------ DATA FOR PROCESSING
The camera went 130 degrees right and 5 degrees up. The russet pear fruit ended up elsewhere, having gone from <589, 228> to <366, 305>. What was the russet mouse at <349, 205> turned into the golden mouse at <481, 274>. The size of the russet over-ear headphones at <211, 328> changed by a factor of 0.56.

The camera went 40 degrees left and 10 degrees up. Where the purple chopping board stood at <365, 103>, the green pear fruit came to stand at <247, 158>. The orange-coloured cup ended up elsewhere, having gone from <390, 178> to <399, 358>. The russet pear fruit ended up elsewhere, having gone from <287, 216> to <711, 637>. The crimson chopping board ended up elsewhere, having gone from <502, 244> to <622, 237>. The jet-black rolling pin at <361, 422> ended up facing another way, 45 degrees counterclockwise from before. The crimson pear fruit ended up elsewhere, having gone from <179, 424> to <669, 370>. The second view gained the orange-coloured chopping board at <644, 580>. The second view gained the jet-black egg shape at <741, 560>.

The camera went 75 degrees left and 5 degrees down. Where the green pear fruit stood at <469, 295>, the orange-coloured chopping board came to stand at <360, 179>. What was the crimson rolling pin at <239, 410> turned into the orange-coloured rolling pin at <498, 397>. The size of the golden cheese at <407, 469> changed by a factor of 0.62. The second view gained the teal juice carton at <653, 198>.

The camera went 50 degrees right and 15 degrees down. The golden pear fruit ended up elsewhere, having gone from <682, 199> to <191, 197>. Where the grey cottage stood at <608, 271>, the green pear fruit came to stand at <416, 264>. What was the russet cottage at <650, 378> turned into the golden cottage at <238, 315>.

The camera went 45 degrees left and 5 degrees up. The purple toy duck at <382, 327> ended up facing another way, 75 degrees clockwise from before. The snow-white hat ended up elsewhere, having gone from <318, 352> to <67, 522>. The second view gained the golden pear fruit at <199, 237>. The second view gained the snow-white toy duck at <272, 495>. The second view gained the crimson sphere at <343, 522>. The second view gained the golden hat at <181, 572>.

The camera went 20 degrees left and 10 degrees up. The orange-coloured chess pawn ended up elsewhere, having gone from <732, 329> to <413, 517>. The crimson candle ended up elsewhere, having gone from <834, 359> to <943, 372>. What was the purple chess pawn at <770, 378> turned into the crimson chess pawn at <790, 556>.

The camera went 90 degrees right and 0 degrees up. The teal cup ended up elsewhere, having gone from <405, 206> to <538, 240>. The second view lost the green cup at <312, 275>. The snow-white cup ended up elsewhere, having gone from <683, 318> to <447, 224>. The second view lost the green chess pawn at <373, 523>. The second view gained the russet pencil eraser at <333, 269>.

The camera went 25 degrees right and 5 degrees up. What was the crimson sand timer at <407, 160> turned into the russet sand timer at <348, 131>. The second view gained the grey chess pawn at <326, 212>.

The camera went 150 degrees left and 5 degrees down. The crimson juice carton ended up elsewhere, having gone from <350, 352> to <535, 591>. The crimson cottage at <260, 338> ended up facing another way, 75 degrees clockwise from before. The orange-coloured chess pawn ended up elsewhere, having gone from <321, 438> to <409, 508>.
------------
» **WHAT IS NEEDED**
Return only the lines between the one holding "The camera went 45" and the one holding "The camera went 20", inclusive, exactly as they appear above.

» **ANSWER SPACE**
The camera went 45 degrees left and 5 degrees up. The purple toy duck at <382, 327> ended up facing another way, 75 degrees clockwise from before. The snow-white hat ended up elsewhere, having gone from <318, 352> to <67, 522>. The second view gained the golden pear fruit at <199, 237>. The second view gained the snow-white toy duck at <272, 495>. The second view gained the crimson sphere at <343, 522>. The second view gained the golden hat at <181, 572>.

The camera went 20 degrees left and 10 degrees up. The orange-coloured chess pawn ended up elsewhere, having gone from <732, 329> to <413, 517>. The crimson candle ended up elsewhere, having gone from <834, 359> to <943, 372>. What was the purple chess pawn at <770, 378> turned into the crimson chess pawn at <790, 556>.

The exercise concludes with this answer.